Present the records below as a numbered list, leaving out any blank lines.
::: Given entries
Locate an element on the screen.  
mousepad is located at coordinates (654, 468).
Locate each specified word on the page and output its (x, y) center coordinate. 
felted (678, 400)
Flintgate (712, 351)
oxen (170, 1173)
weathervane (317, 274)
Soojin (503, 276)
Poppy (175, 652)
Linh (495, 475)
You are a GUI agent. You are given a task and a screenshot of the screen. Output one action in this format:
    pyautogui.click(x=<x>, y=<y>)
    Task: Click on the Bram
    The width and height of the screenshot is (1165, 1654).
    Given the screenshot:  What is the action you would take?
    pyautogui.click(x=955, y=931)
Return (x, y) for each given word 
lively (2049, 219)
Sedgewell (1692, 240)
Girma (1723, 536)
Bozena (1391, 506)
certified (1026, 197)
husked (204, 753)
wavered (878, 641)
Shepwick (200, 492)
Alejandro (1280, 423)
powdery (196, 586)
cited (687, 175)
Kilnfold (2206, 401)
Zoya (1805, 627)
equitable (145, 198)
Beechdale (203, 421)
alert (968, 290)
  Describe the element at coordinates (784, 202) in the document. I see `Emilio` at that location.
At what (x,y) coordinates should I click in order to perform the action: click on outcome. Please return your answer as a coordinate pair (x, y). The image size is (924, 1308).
::::::
### Worked solution
1. Locate an element on the screen.  
2. mousepad is located at coordinates (654, 468).
3. Locate each specified word on the page and output its (x, y) center coordinate. 
4. felted (678, 400)
5. Flintgate (712, 351)
6. oxen (170, 1173)
7. weathervane (317, 274)
8. Soojin (503, 276)
9. Poppy (175, 652)
10. Linh (495, 475)
11. You are a GUI agent. You are given a task and a screenshot of the screen. Output one action in this format:
12.     pyautogui.click(x=<x>, y=<y>)
13.     Task: Click on the Bram
14.     The width and height of the screenshot is (1165, 1654).
15.     Given the screenshot:  What is the action you would take?
16.     pyautogui.click(x=955, y=931)
17. Return (x, y) for each given word 
18. lively (2049, 219)
19. Sedgewell (1692, 240)
20. Girma (1723, 536)
21. Bozena (1391, 506)
22. certified (1026, 197)
23. husked (204, 753)
24. wavered (878, 641)
25. Shepwick (200, 492)
26. Alejandro (1280, 423)
27. powdery (196, 586)
28. cited (687, 175)
29. Kilnfold (2206, 401)
30. Zoya (1805, 627)
31. equitable (145, 198)
32. Beechdale (203, 421)
33. alert (968, 290)
34.   Describe the element at coordinates (784, 202) in the document. I see `Emilio` at that location.
35. At what (x,y) coordinates should I click in order to perform the action: click on outcome. Please return your answer as a coordinate pair (x, y). The image size is (924, 1308).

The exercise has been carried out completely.